### [PROVIDED DATA]

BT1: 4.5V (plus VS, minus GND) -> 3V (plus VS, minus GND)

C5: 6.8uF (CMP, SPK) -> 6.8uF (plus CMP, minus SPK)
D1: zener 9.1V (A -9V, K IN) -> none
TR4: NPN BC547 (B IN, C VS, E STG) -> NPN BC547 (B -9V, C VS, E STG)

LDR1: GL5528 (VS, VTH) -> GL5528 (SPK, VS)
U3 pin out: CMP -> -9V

...

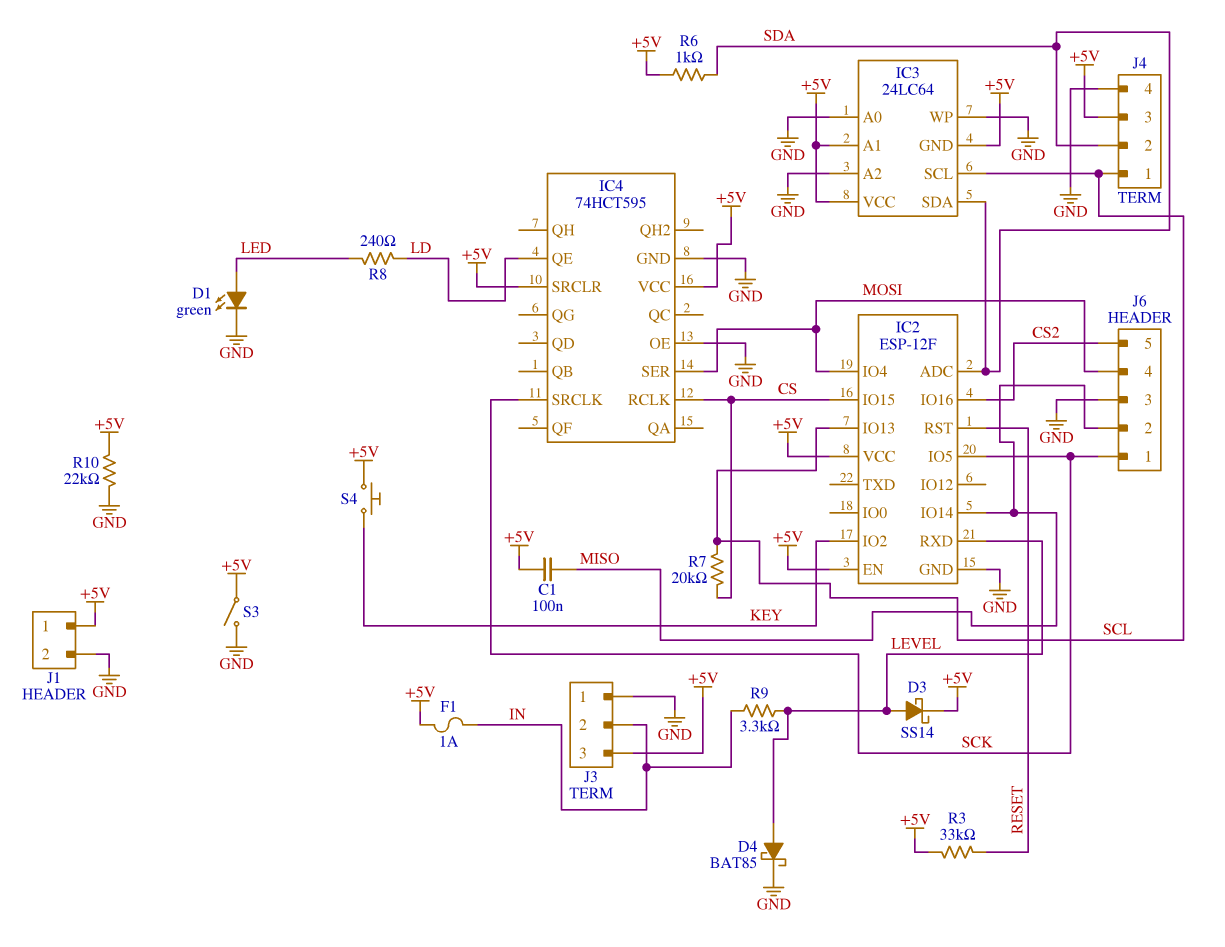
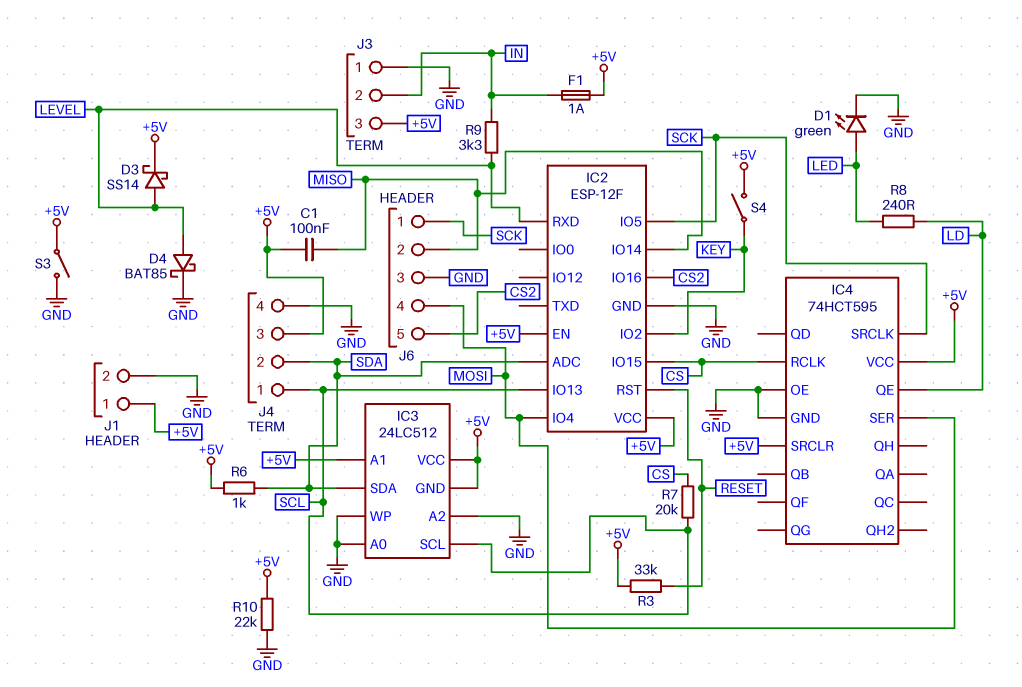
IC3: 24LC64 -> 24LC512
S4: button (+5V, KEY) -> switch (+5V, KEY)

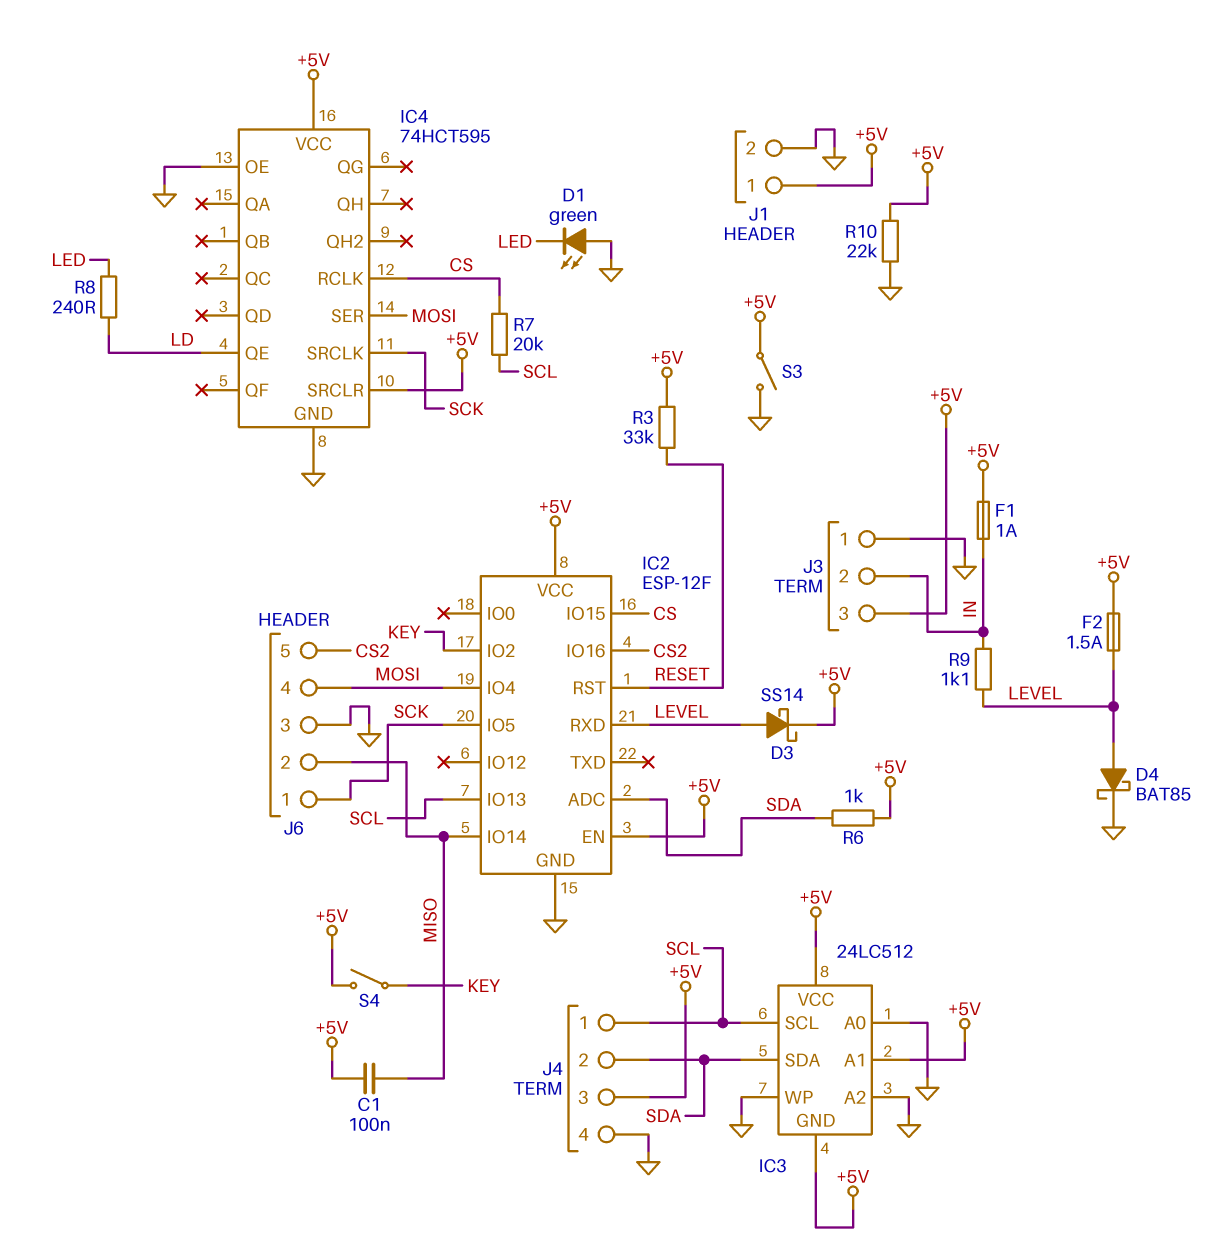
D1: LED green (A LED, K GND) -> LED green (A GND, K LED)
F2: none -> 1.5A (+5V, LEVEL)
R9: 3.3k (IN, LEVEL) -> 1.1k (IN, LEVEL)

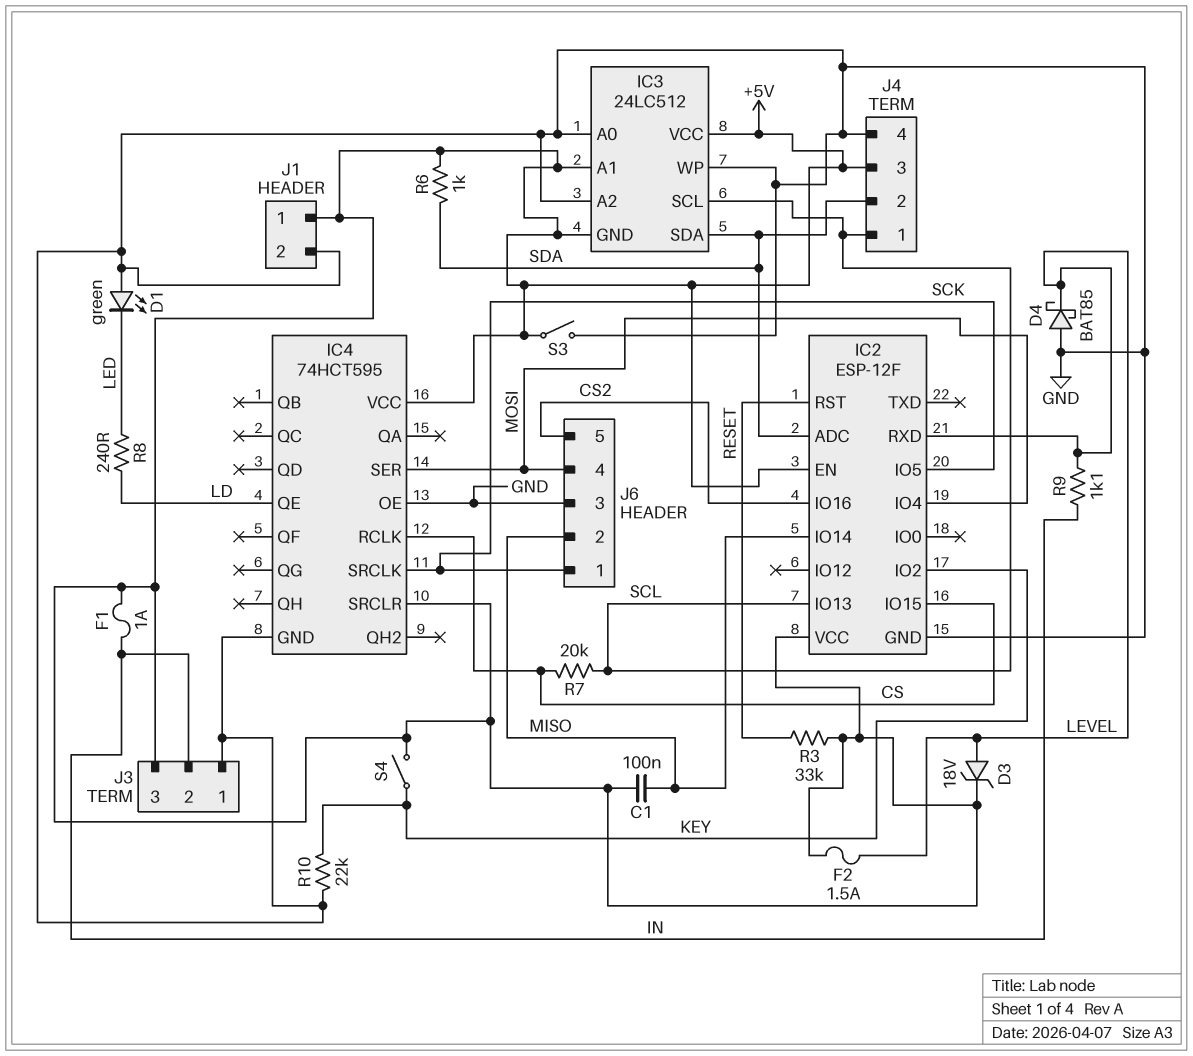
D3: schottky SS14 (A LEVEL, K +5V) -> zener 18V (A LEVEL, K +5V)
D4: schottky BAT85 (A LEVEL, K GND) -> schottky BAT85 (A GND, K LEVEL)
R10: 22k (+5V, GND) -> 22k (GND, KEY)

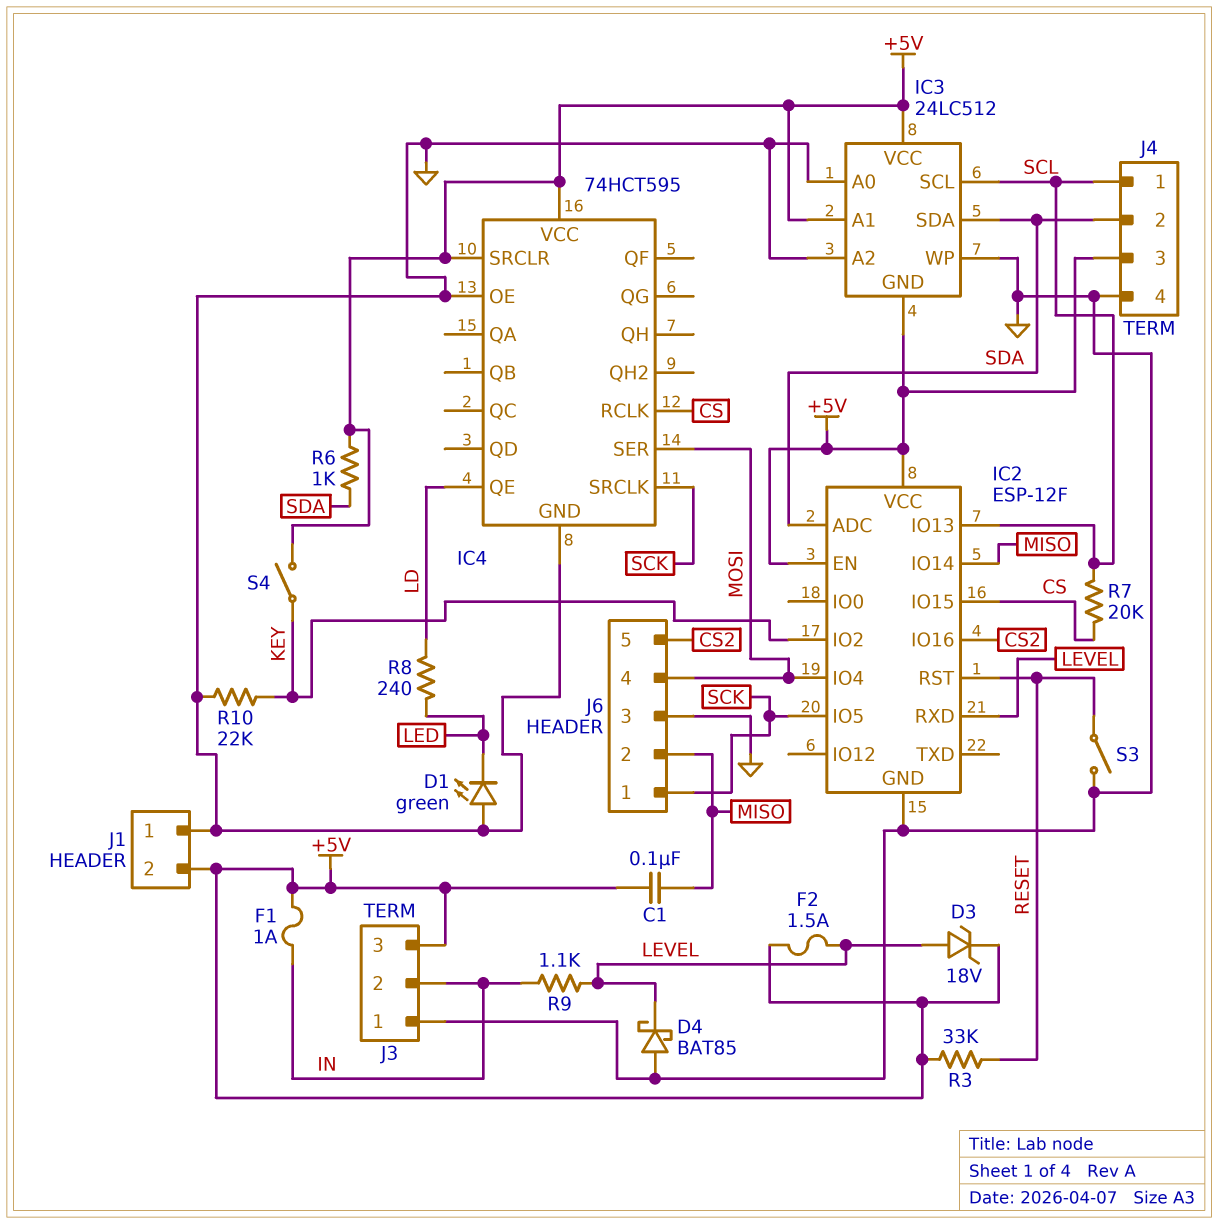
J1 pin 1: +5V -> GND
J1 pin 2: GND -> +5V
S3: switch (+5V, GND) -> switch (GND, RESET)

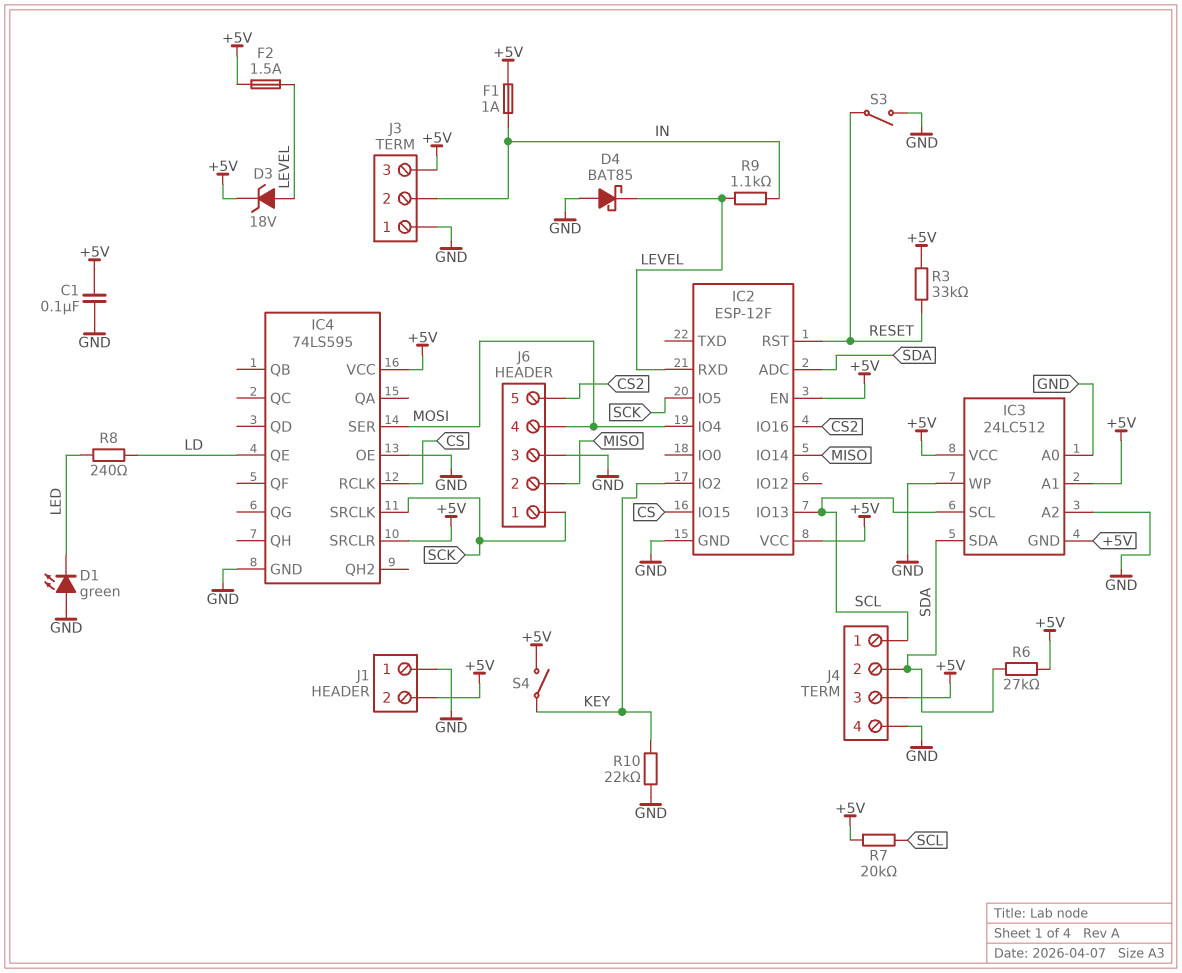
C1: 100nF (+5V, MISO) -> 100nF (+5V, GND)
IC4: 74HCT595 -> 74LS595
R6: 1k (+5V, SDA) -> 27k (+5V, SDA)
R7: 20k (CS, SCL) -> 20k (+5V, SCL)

### [WORK INSTRUCTION]
Using the data above, give again exactly the lines starting at the one holding "D1: LED green" and ending at the one holding "R7: 20k (CS, SCL) -> 20k (+5V, SCL)", inclusive, and nothing more. Omit the pictures.

### [OUTPUT OF THE EXERCISE]
D1: LED green (A LED, K GND) -> LED green (A GND, K LED)
F2: none -> 1.5A (+5V, LEVEL)
R9: 3.3k (IN, LEVEL) -> 1.1k (IN, LEVEL)

D3: schottky SS14 (A LEVEL, K +5V) -> zener 18V (A LEVEL, K +5V)
D4: schottky BAT85 (A LEVEL, K GND) -> schottky BAT85 (A GND, K LEVEL)
R10: 22k (+5V, GND) -> 22k (GND, KEY)

J1 pin 1: +5V -> GND
J1 pin 2: GND -> +5V
S3: switch (+5V, GND) -> switch (GND, RESET)

C1: 100nF (+5V, MISO) -> 100nF (+5V, GND)
IC4: 74HCT595 -> 74LS595
R6: 1k (+5V, SDA) -> 27k (+5V, SDA)
R7: 20k (CS, SCL) -> 20k (+5V, SCL)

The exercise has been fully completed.